To do:
Pick out every line in the records below that contains the string "kern".

Extracted material:
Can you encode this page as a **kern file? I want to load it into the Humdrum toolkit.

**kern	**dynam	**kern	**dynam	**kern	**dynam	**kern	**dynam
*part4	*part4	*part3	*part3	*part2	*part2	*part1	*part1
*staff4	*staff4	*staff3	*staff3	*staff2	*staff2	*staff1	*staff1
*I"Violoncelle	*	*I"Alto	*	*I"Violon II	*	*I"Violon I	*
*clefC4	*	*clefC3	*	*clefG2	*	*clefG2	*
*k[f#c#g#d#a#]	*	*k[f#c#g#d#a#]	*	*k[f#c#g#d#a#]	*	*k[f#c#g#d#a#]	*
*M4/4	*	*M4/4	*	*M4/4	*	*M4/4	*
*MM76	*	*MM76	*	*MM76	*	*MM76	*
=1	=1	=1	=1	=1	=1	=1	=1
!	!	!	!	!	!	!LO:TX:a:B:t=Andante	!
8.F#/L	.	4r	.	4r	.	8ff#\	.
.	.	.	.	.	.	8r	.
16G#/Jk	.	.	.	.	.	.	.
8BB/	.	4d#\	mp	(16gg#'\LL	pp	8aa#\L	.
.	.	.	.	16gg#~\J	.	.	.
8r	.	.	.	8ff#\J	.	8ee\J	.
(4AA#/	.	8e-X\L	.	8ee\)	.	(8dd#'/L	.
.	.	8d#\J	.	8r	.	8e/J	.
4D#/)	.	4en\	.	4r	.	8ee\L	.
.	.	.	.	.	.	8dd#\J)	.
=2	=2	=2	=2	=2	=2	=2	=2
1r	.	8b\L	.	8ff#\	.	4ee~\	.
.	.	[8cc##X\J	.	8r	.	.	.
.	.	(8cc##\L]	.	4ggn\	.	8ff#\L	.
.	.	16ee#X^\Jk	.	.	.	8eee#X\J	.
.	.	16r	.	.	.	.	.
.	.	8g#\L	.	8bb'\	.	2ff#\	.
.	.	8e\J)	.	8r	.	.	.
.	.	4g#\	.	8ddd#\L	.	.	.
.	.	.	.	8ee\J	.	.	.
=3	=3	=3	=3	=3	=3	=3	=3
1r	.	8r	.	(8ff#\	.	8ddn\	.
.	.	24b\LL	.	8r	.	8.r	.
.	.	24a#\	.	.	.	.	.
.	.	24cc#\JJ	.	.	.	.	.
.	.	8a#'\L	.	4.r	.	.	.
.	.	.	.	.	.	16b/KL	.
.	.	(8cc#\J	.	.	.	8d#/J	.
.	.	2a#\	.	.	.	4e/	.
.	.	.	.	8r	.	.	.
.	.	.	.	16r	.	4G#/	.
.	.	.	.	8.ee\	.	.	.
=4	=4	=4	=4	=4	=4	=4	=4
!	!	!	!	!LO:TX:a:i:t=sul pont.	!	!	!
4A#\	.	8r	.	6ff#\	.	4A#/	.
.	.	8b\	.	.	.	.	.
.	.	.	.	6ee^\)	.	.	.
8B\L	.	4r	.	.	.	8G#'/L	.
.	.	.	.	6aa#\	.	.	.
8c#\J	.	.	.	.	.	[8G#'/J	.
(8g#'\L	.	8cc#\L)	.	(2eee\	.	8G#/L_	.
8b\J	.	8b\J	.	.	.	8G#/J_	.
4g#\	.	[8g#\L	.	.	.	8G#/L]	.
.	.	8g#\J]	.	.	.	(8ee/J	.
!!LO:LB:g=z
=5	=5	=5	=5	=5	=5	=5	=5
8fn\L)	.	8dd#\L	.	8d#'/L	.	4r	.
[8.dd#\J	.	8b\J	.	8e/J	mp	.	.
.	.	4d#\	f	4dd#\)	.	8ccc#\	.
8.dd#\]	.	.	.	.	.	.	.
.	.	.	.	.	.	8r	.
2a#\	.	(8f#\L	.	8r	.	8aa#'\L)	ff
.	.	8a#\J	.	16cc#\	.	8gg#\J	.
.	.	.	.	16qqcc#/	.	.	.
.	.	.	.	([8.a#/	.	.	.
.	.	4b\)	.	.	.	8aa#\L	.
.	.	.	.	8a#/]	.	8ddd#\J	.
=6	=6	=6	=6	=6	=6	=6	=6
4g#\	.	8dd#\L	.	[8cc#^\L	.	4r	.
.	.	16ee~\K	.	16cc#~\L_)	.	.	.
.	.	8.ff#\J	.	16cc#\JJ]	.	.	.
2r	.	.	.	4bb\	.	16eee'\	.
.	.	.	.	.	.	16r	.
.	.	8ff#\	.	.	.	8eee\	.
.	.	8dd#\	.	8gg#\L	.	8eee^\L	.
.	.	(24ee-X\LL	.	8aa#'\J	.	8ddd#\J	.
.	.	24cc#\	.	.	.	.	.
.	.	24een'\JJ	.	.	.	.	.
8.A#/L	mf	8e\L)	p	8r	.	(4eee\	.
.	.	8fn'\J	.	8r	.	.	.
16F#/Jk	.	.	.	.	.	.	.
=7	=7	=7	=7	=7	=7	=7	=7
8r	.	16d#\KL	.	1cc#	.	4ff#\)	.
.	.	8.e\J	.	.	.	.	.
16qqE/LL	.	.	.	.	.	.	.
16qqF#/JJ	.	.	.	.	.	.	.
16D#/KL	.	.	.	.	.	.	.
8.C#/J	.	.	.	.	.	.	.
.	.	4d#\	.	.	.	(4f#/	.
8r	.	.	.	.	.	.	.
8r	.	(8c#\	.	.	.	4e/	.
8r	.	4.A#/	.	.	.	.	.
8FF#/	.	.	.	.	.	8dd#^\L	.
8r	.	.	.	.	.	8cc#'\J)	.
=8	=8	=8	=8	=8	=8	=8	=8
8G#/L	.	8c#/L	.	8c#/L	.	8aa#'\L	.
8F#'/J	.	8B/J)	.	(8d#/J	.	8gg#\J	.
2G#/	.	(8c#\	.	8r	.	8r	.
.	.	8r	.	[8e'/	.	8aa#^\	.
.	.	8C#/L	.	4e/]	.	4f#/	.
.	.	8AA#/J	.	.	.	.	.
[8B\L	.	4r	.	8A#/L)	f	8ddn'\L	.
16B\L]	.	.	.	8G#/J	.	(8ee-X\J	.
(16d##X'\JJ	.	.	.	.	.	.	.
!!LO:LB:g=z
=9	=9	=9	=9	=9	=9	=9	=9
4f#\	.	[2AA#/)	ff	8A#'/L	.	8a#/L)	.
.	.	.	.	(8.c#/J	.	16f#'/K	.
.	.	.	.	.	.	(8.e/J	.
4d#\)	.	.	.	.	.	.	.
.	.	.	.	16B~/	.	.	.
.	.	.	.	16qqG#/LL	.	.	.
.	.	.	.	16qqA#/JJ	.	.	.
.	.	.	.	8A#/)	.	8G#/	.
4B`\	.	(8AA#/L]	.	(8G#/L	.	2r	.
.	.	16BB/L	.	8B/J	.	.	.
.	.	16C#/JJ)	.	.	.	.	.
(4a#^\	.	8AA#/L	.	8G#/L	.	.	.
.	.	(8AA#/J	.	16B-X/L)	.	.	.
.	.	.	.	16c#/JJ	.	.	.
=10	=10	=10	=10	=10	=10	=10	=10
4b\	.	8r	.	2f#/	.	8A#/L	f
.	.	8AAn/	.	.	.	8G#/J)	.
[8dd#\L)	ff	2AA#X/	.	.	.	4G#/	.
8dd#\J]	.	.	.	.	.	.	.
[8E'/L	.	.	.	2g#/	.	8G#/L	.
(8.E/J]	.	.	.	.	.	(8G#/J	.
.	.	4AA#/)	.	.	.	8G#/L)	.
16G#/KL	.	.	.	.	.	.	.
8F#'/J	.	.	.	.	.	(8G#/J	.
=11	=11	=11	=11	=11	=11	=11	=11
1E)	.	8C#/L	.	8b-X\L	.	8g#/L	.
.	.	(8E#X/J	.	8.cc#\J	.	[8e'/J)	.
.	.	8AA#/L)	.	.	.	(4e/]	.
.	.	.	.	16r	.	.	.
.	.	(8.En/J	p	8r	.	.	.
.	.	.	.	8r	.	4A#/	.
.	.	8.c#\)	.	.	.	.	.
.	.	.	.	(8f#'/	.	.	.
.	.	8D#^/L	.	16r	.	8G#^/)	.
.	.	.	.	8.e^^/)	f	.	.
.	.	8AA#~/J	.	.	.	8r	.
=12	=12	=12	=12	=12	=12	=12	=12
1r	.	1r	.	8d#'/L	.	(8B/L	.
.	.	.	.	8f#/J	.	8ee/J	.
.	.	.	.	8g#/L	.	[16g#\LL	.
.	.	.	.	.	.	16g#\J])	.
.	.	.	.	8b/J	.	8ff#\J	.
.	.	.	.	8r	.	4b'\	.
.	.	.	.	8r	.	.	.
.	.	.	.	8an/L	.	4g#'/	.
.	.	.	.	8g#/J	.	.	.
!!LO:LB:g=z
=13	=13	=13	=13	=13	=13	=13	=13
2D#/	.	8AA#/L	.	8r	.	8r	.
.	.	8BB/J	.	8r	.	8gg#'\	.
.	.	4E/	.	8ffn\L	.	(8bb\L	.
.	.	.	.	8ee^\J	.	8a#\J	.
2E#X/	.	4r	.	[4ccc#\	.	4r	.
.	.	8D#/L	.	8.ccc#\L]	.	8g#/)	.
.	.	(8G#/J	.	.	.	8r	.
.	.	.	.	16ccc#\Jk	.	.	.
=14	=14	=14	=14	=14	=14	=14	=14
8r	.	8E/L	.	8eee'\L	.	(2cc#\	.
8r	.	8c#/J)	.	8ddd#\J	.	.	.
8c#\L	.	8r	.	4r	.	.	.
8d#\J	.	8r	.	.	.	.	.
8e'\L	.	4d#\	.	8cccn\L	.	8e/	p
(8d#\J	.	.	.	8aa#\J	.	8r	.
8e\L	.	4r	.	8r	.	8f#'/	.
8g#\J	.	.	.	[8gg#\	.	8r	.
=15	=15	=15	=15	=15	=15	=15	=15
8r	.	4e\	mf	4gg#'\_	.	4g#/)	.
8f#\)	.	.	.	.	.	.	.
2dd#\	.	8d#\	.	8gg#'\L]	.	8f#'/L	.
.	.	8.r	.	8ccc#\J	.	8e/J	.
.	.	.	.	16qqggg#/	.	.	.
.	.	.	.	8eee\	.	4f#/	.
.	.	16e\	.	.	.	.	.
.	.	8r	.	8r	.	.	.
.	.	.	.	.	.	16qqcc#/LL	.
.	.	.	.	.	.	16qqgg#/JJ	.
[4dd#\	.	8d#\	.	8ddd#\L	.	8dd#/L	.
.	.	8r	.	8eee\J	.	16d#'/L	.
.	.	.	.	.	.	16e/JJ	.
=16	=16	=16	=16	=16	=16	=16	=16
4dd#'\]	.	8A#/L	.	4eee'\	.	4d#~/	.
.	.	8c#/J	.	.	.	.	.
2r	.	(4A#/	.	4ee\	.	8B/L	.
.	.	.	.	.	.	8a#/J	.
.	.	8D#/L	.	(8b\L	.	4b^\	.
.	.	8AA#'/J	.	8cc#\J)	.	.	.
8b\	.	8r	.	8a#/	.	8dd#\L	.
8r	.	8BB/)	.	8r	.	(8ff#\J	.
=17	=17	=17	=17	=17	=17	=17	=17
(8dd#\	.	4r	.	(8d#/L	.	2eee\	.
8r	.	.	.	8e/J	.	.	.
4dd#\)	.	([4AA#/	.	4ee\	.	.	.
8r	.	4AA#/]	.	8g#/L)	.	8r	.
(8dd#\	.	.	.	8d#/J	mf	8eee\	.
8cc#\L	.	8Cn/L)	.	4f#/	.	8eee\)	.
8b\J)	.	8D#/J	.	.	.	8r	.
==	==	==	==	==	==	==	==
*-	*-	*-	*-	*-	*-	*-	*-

Answer for the task:
Can you encode this page as a **kern file? I want to load it into the Humdrum toolkit.
**kern	**dynam	**kern	**dynam	**kern	**dynam	**kern	**dynam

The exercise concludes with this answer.